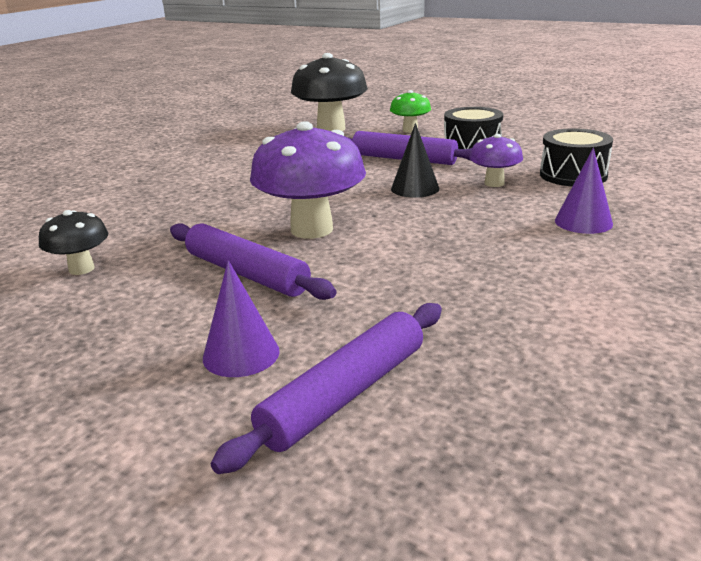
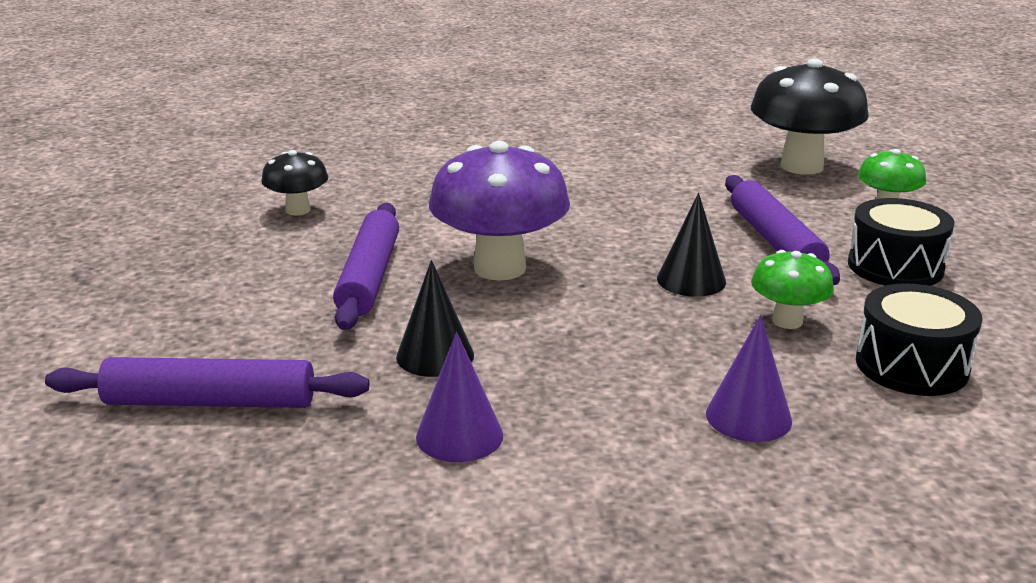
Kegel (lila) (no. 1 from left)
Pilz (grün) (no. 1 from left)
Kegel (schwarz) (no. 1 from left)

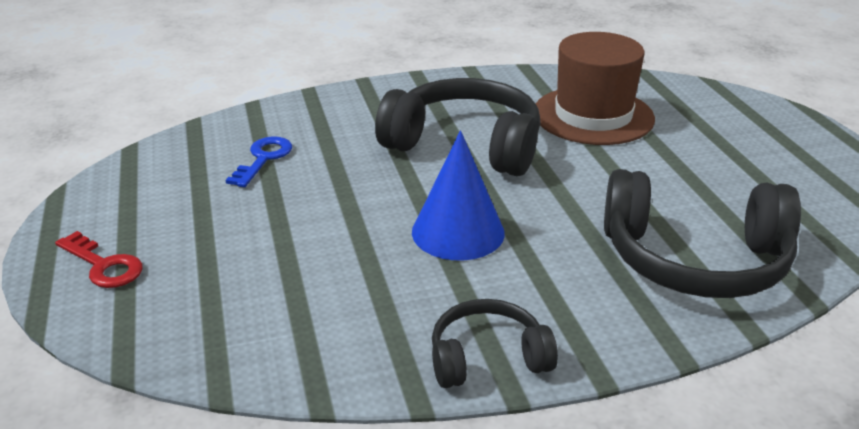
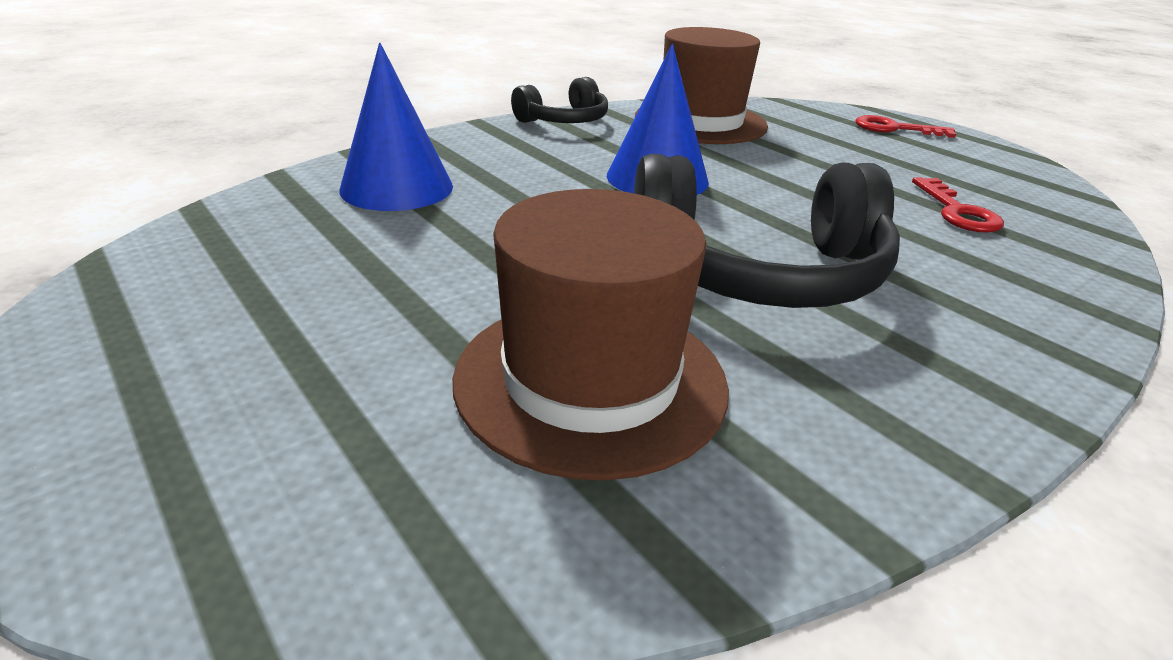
Schlüssel (rot) (no. 2 from left)
Kegel (blau) (no. 1 from left)
Hut (braun) (no. 2 from left)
- - - -
* **TASK BRIEF**: Print the material above word for word, and keep the pictures out of it.

* **WRITTEN SOLUTION**:
Kegel (lila) (no. 1 from left)
Pilz (grün) (no. 1 from left)
Kegel (schwarz) (no. 1 from left)

Schlüssel (rot) (no. 2 from left)
Kegel (blau) (no. 1 from left)
Hut (braun) (no. 2 from left)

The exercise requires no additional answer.